• **PROBLEM DESCRIPTION**
The response must consist of all the entries, duplicated without alteration.

• **DATA IN THIS EXERCISE**
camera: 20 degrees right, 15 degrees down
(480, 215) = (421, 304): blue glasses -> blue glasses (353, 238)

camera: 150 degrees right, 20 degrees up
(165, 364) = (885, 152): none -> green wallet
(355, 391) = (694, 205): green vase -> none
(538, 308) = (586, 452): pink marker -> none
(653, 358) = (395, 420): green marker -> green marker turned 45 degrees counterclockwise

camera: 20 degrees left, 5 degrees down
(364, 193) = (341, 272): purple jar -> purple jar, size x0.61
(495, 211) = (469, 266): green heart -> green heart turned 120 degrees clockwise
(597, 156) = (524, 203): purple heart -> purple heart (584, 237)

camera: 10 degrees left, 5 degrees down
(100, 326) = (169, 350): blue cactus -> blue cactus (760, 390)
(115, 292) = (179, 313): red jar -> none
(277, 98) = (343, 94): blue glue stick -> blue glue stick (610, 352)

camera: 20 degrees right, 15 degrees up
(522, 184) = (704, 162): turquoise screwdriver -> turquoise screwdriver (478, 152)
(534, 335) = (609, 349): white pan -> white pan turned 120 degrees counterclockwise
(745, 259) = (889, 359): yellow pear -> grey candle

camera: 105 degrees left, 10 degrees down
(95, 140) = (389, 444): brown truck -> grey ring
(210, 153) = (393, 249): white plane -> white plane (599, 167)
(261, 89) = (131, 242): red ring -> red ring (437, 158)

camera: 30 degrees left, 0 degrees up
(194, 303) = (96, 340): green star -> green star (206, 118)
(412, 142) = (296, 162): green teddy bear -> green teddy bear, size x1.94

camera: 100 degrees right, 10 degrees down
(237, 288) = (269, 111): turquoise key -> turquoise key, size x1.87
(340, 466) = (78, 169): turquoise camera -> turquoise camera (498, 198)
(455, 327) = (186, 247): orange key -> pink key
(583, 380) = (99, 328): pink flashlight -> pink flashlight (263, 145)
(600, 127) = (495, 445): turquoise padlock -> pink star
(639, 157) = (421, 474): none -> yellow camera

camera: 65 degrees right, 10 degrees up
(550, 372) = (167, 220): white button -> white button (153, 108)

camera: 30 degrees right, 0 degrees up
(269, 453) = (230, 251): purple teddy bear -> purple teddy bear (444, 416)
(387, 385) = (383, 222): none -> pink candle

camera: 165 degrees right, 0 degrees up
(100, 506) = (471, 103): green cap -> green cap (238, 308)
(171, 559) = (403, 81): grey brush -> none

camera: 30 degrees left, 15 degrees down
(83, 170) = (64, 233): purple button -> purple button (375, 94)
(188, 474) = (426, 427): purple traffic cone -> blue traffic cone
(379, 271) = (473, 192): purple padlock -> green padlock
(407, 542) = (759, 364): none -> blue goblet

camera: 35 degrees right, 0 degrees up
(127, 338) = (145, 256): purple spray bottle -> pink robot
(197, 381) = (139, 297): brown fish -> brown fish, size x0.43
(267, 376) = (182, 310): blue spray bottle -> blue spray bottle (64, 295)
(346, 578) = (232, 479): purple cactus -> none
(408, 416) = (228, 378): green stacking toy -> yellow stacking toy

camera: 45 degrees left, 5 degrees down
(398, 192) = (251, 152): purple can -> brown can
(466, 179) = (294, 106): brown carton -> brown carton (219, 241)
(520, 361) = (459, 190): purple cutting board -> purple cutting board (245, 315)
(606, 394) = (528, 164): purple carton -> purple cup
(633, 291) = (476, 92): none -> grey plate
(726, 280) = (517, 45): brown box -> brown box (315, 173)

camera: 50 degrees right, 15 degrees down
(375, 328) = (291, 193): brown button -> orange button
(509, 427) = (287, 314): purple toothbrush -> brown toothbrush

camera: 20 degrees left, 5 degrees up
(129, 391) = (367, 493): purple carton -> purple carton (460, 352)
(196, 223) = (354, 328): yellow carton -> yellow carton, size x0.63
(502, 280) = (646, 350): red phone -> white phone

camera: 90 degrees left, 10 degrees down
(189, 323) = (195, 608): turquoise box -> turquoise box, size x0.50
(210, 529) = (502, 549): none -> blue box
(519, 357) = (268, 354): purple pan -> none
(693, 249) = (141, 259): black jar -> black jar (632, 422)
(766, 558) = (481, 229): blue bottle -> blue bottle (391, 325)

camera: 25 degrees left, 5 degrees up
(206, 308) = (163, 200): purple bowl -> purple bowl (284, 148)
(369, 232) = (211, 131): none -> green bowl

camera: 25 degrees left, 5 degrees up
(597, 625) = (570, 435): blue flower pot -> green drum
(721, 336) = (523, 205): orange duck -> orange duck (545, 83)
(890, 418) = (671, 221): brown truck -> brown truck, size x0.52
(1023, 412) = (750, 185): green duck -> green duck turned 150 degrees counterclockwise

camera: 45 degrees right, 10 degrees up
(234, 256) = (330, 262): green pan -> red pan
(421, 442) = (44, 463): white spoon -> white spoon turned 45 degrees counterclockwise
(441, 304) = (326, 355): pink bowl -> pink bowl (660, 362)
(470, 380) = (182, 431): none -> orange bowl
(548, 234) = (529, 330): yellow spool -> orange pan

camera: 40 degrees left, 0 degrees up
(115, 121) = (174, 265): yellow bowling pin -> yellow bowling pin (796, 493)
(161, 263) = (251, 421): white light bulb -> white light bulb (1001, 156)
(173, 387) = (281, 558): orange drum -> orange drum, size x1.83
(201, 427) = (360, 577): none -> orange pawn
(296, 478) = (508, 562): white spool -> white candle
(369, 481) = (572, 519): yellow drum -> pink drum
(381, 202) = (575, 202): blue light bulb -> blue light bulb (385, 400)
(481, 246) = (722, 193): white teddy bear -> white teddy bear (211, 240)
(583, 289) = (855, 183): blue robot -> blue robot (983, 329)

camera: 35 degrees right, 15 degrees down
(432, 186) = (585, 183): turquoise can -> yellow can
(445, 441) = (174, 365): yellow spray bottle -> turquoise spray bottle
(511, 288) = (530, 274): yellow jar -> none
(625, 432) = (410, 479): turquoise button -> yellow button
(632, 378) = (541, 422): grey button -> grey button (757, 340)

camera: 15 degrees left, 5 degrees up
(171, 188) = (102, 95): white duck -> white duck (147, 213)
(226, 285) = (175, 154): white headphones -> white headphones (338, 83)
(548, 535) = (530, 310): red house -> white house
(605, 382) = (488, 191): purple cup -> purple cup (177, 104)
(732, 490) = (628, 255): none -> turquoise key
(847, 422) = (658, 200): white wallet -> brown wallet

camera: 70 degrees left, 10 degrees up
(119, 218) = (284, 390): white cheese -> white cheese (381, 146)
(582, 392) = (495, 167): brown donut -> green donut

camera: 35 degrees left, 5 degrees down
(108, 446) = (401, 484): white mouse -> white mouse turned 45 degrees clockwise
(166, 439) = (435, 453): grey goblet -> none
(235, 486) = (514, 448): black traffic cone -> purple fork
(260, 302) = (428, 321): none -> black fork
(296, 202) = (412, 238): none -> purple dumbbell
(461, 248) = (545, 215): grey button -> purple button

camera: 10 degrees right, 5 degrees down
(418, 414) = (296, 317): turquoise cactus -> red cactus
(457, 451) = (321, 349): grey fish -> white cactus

• **TASK SOLUTION**
camera: 20 degrees right, 15 degrees down
(480, 215) = (421, 304): blue glasses -> blue glasses (353, 238)

camera: 150 degrees right, 20 degrees up
(165, 364) = (885, 152): none -> green wallet
(355, 391) = (694, 205): green vase -> none
(538, 308) = (586, 452): pink marker -> none
(653, 358) = (395, 420): green marker -> green marker turned 45 degrees counterclockwise

camera: 20 degrees left, 5 degrees down
(364, 193) = (341, 272): purple jar -> purple jar, size x0.61
(495, 211) = (469, 266): green heart -> green heart turned 120 degrees clockwise
(597, 156) = (524, 203): purple heart -> purple heart (584, 237)

camera: 10 degrees left, 5 degrees down
(100, 326) = (169, 350): blue cactus -> blue cactus (760, 390)
(115, 292) = (179, 313): red jar -> none
(277, 98) = (343, 94): blue glue stick -> blue glue stick (610, 352)

camera: 20 degrees right, 15 degrees up
(522, 184) = (704, 162): turquoise screwdriver -> turquoise screwdriver (478, 152)
(534, 335) = (609, 349): white pan -> white pan turned 120 degrees counterclockwise
(745, 259) = (889, 359): yellow pear -> grey candle

camera: 105 degrees left, 10 degrees down
(95, 140) = (389, 444): brown truck -> grey ring
(210, 153) = (393, 249): white plane -> white plane (599, 167)
(261, 89) = (131, 242): red ring -> red ring (437, 158)

camera: 30 degrees left, 0 degrees up
(194, 303) = (96, 340): green star -> green star (206, 118)
(412, 142) = (296, 162): green teddy bear -> green teddy bear, size x1.94

camera: 100 degrees right, 10 degrees down
(237, 288) = (269, 111): turquoise key -> turquoise key, size x1.87
(340, 466) = (78, 169): turquoise camera -> turquoise camera (498, 198)
(455, 327) = (186, 247): orange key -> pink key
(583, 380) = (99, 328): pink flashlight -> pink flashlight (263, 145)
(600, 127) = (495, 445): turquoise padlock -> pink star
(639, 157) = (421, 474): none -> yellow camera

camera: 65 degrees right, 10 degrees up
(550, 372) = (167, 220): white button -> white button (153, 108)

camera: 30 degrees right, 0 degrees up
(269, 453) = (230, 251): purple teddy bear -> purple teddy bear (444, 416)
(387, 385) = (383, 222): none -> pink candle

camera: 165 degrees right, 0 degrees up
(100, 506) = (471, 103): green cap -> green cap (238, 308)
(171, 559) = (403, 81): grey brush -> none

camera: 30 degrees left, 15 degrees down
(83, 170) = (64, 233): purple button -> purple button (375, 94)
(188, 474) = (426, 427): purple traffic cone -> blue traffic cone
(379, 271) = (473, 192): purple padlock -> green padlock
(407, 542) = (759, 364): none -> blue goblet

camera: 35 degrees right, 0 degrees up
(127, 338) = (145, 256): purple spray bottle -> pink robot
(197, 381) = (139, 297): brown fish -> brown fish, size x0.43
(267, 376) = (182, 310): blue spray bottle -> blue spray bottle (64, 295)
(346, 578) = (232, 479): purple cactus -> none
(408, 416) = (228, 378): green stacking toy -> yellow stacking toy

camera: 45 degrees left, 5 degrees down
(398, 192) = (251, 152): purple can -> brown can
(466, 179) = (294, 106): brown carton -> brown carton (219, 241)
(520, 361) = (459, 190): purple cutting board -> purple cutting board (245, 315)
(606, 394) = (528, 164): purple carton -> purple cup
(633, 291) = (476, 92): none -> grey plate
(726, 280) = (517, 45): brown box -> brown box (315, 173)

camera: 50 degrees right, 15 degrees down
(375, 328) = (291, 193): brown button -> orange button
(509, 427) = (287, 314): purple toothbrush -> brown toothbrush

camera: 20 degrees left, 5 degrees up
(129, 391) = (367, 493): purple carton -> purple carton (460, 352)
(196, 223) = (354, 328): yellow carton -> yellow carton, size x0.63
(502, 280) = (646, 350): red phone -> white phone

camera: 90 degrees left, 10 degrees down
(189, 323) = (195, 608): turquoise box -> turquoise box, size x0.50
(210, 529) = (502, 549): none -> blue box
(519, 357) = (268, 354): purple pan -> none
(693, 249) = (141, 259): black jar -> black jar (632, 422)
(766, 558) = (481, 229): blue bottle -> blue bottle (391, 325)

camera: 25 degrees left, 5 degrees up
(206, 308) = (163, 200): purple bowl -> purple bowl (284, 148)
(369, 232) = (211, 131): none -> green bowl

camera: 25 degrees left, 5 degrees up
(597, 625) = (570, 435): blue flower pot -> green drum
(721, 336) = (523, 205): orange duck -> orange duck (545, 83)
(890, 418) = (671, 221): brown truck -> brown truck, size x0.52
(1023, 412) = (750, 185): green duck -> green duck turned 150 degrees counterclockwise

camera: 45 degrees right, 10 degrees up
(234, 256) = (330, 262): green pan -> red pan
(421, 442) = (44, 463): white spoon -> white spoon turned 45 degrees counterclockwise
(441, 304) = (326, 355): pink bowl -> pink bowl (660, 362)
(470, 380) = (182, 431): none -> orange bowl
(548, 234) = (529, 330): yellow spool -> orange pan

camera: 40 degrees left, 0 degrees up
(115, 121) = (174, 265): yellow bowling pin -> yellow bowling pin (796, 493)
(161, 263) = (251, 421): white light bulb -> white light bulb (1001, 156)
(173, 387) = (281, 558): orange drum -> orange drum, size x1.83
(201, 427) = (360, 577): none -> orange pawn
(296, 478) = (508, 562): white spool -> white candle
(369, 481) = (572, 519): yellow drum -> pink drum
(381, 202) = (575, 202): blue light bulb -> blue light bulb (385, 400)
(481, 246) = (722, 193): white teddy bear -> white teddy bear (211, 240)
(583, 289) = (855, 183): blue robot -> blue robot (983, 329)

camera: 35 degrees right, 15 degrees down
(432, 186) = (585, 183): turquoise can -> yellow can
(445, 441) = (174, 365): yellow spray bottle -> turquoise spray bottle
(511, 288) = (530, 274): yellow jar -> none
(625, 432) = (410, 479): turquoise button -> yellow button
(632, 378) = (541, 422): grey button -> grey button (757, 340)

camera: 15 degrees left, 5 degrees up
(171, 188) = (102, 95): white duck -> white duck (147, 213)
(226, 285) = (175, 154): white headphones -> white headphones (338, 83)
(548, 535) = (530, 310): red house -> white house
(605, 382) = (488, 191): purple cup -> purple cup (177, 104)
(732, 490) = (628, 255): none -> turquoise key
(847, 422) = (658, 200): white wallet -> brown wallet

camera: 70 degrees left, 10 degrees up
(119, 218) = (284, 390): white cheese -> white cheese (381, 146)
(582, 392) = (495, 167): brown donut -> green donut

camera: 35 degrees left, 5 degrees down
(108, 446) = (401, 484): white mouse -> white mouse turned 45 degrees clockwise
(166, 439) = (435, 453): grey goblet -> none
(235, 486) = (514, 448): black traffic cone -> purple fork
(260, 302) = (428, 321): none -> black fork
(296, 202) = (412, 238): none -> purple dumbbell
(461, 248) = (545, 215): grey button -> purple button

camera: 10 degrees right, 5 degrees down
(418, 414) = (296, 317): turquoise cactus -> red cactus
(457, 451) = (321, 349): grey fish -> white cactus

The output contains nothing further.